--- AVAILABLE DATA ---
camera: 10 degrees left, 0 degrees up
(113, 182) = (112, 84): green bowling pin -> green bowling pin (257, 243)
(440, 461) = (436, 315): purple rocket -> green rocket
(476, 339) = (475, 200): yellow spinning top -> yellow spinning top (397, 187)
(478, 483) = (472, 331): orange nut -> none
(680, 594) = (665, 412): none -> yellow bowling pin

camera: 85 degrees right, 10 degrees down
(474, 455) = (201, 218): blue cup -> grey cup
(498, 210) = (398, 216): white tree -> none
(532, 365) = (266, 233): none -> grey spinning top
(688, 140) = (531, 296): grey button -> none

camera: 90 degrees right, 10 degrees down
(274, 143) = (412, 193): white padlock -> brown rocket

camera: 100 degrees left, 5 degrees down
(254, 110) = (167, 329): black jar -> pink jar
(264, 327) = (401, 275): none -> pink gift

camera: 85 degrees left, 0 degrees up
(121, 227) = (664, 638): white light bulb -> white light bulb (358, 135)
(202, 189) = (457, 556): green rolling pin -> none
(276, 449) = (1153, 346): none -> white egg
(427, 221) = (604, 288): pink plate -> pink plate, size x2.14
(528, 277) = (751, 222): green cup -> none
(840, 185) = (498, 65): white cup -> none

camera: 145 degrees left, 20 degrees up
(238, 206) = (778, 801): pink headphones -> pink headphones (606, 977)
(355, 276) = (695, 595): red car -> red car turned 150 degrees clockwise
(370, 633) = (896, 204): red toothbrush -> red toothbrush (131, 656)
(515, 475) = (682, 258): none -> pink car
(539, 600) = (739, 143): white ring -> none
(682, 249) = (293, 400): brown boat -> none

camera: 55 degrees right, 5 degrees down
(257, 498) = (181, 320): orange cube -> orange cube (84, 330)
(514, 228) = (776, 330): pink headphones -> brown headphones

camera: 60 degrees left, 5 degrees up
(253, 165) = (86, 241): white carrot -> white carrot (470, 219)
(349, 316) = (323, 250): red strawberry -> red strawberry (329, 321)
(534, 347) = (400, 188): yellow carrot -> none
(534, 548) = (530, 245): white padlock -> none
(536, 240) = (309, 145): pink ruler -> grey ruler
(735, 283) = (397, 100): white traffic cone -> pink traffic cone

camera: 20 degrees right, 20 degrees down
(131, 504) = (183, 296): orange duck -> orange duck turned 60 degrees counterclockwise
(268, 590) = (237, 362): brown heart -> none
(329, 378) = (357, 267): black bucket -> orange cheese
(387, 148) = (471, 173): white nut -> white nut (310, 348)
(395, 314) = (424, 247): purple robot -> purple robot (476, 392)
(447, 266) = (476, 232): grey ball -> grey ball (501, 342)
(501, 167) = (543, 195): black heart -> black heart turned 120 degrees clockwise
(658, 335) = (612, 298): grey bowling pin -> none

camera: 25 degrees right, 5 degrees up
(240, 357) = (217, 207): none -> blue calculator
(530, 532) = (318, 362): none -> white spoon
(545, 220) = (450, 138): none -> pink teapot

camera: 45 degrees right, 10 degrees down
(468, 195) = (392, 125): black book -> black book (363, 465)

--- EXERCISE INSTRUCTIONS ---
Output the records above in their entirety, exactly.

--- RESPONSE TO THE TASK ---
camera: 10 degrees left, 0 degrees up
(113, 182) = (112, 84): green bowling pin -> green bowling pin (257, 243)
(440, 461) = (436, 315): purple rocket -> green rocket
(476, 339) = (475, 200): yellow spinning top -> yellow spinning top (397, 187)
(478, 483) = (472, 331): orange nut -> none
(680, 594) = (665, 412): none -> yellow bowling pin

camera: 85 degrees right, 10 degrees down
(474, 455) = (201, 218): blue cup -> grey cup
(498, 210) = (398, 216): white tree -> none
(532, 365) = (266, 233): none -> grey spinning top
(688, 140) = (531, 296): grey button -> none

camera: 90 degrees right, 10 degrees down
(274, 143) = (412, 193): white padlock -> brown rocket

camera: 100 degrees left, 5 degrees down
(254, 110) = (167, 329): black jar -> pink jar
(264, 327) = (401, 275): none -> pink gift

camera: 85 degrees left, 0 degrees up
(121, 227) = (664, 638): white light bulb -> white light bulb (358, 135)
(202, 189) = (457, 556): green rolling pin -> none
(276, 449) = (1153, 346): none -> white egg
(427, 221) = (604, 288): pink plate -> pink plate, size x2.14
(528, 277) = (751, 222): green cup -> none
(840, 185) = (498, 65): white cup -> none

camera: 145 degrees left, 20 degrees up
(238, 206) = (778, 801): pink headphones -> pink headphones (606, 977)
(355, 276) = (695, 595): red car -> red car turned 150 degrees clockwise
(370, 633) = (896, 204): red toothbrush -> red toothbrush (131, 656)
(515, 475) = (682, 258): none -> pink car
(539, 600) = (739, 143): white ring -> none
(682, 249) = (293, 400): brown boat -> none

camera: 55 degrees right, 5 degrees down
(257, 498) = (181, 320): orange cube -> orange cube (84, 330)
(514, 228) = (776, 330): pink headphones -> brown headphones

camera: 60 degrees left, 5 degrees up
(253, 165) = (86, 241): white carrot -> white carrot (470, 219)
(349, 316) = (323, 250): red strawberry -> red strawberry (329, 321)
(534, 347) = (400, 188): yellow carrot -> none
(534, 548) = (530, 245): white padlock -> none
(536, 240) = (309, 145): pink ruler -> grey ruler
(735, 283) = (397, 100): white traffic cone -> pink traffic cone

camera: 20 degrees right, 20 degrees down
(131, 504) = (183, 296): orange duck -> orange duck turned 60 degrees counterclockwise
(268, 590) = (237, 362): brown heart -> none
(329, 378) = (357, 267): black bucket -> orange cheese
(387, 148) = (471, 173): white nut -> white nut (310, 348)
(395, 314) = (424, 247): purple robot -> purple robot (476, 392)
(447, 266) = (476, 232): grey ball -> grey ball (501, 342)
(501, 167) = (543, 195): black heart -> black heart turned 120 degrees clockwise
(658, 335) = (612, 298): grey bowling pin -> none

camera: 25 degrees right, 5 degrees up
(240, 357) = (217, 207): none -> blue calculator
(530, 532) = (318, 362): none -> white spoon
(545, 220) = (450, 138): none -> pink teapot

camera: 45 degrees right, 10 degrees down
(468, 195) = (392, 125): black book -> black book (363, 465)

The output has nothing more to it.